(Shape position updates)
=======

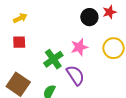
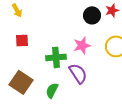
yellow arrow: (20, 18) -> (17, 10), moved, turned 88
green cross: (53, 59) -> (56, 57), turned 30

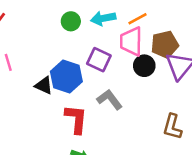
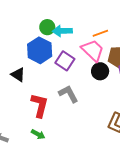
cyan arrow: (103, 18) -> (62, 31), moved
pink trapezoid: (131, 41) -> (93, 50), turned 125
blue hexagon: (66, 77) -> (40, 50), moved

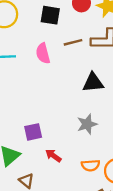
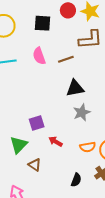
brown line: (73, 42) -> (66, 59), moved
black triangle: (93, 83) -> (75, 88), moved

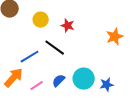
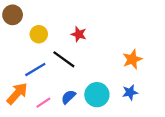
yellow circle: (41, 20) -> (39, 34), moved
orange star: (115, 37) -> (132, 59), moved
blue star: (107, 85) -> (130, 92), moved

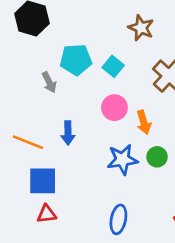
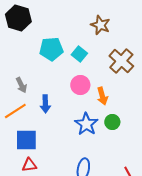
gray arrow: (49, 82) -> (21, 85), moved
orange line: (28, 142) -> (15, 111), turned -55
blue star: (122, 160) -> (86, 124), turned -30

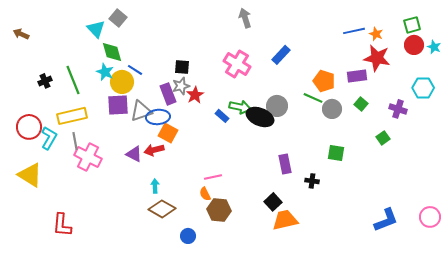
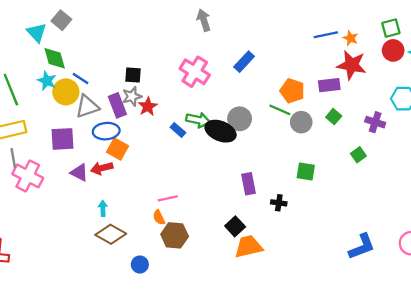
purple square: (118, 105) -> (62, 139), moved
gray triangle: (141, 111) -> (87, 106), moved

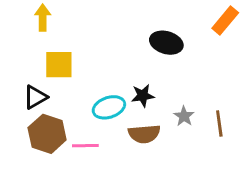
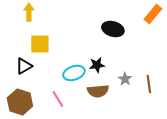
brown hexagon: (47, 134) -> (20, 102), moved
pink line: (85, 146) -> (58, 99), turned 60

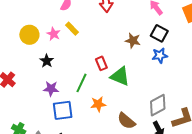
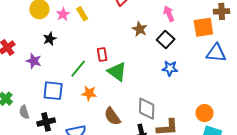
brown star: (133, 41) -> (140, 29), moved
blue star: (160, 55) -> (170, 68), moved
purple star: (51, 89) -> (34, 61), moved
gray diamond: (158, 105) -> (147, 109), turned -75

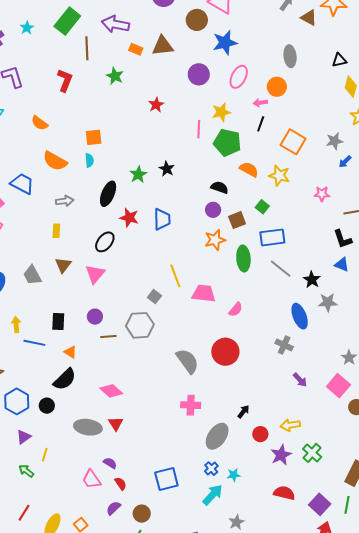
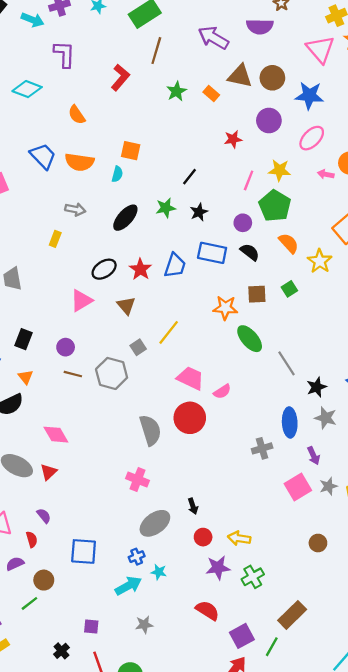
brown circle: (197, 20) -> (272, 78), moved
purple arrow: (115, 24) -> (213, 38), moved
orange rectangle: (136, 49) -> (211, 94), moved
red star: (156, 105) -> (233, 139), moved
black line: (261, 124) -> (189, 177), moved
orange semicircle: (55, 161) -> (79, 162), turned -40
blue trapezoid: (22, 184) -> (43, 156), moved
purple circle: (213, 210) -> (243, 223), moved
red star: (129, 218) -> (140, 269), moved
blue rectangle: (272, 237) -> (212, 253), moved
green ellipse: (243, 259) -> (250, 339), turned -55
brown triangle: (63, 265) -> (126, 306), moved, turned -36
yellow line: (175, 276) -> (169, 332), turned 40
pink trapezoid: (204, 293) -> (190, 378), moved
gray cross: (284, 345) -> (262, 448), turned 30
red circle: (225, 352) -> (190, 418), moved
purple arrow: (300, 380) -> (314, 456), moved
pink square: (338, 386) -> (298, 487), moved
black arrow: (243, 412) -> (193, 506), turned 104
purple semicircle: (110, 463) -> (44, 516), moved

=======

* Your goal *
Reproduce the data above exactly, but only from the line containing "black triangle: (93, 83) -> (75, 88), moved" through the line containing "pink trapezoid: (204, 293)"; skip the pictures.

* Answer to this exercise *
black triangle: (93, 83) -> (75, 88), moved

yellow circle: (41, 20) -> (39, 34), moved
orange star: (115, 37) -> (132, 59), moved
blue star: (107, 85) -> (130, 92), moved

gray arrow: (49, 82) -> (21, 85), moved
orange line: (28, 142) -> (15, 111), turned -55
blue star: (122, 160) -> (86, 124), turned -30

purple square: (118, 105) -> (62, 139), moved
gray triangle: (141, 111) -> (87, 106), moved

brown hexagon: (47, 134) -> (20, 102), moved
pink line: (85, 146) -> (58, 99), turned 60

brown star: (133, 41) -> (140, 29), moved
blue star: (160, 55) -> (170, 68), moved
purple star: (51, 89) -> (34, 61), moved
gray diamond: (158, 105) -> (147, 109), turned -75

brown circle: (197, 20) -> (272, 78), moved
purple arrow: (115, 24) -> (213, 38), moved
orange rectangle: (136, 49) -> (211, 94), moved
red star: (156, 105) -> (233, 139), moved
black line: (261, 124) -> (189, 177), moved
orange semicircle: (55, 161) -> (79, 162), turned -40
blue trapezoid: (22, 184) -> (43, 156), moved
purple circle: (213, 210) -> (243, 223), moved
red star: (129, 218) -> (140, 269), moved
blue rectangle: (272, 237) -> (212, 253), moved
green ellipse: (243, 259) -> (250, 339), turned -55
brown triangle: (63, 265) -> (126, 306), moved, turned -36
yellow line: (175, 276) -> (169, 332), turned 40
pink trapezoid: (204, 293) -> (190, 378), moved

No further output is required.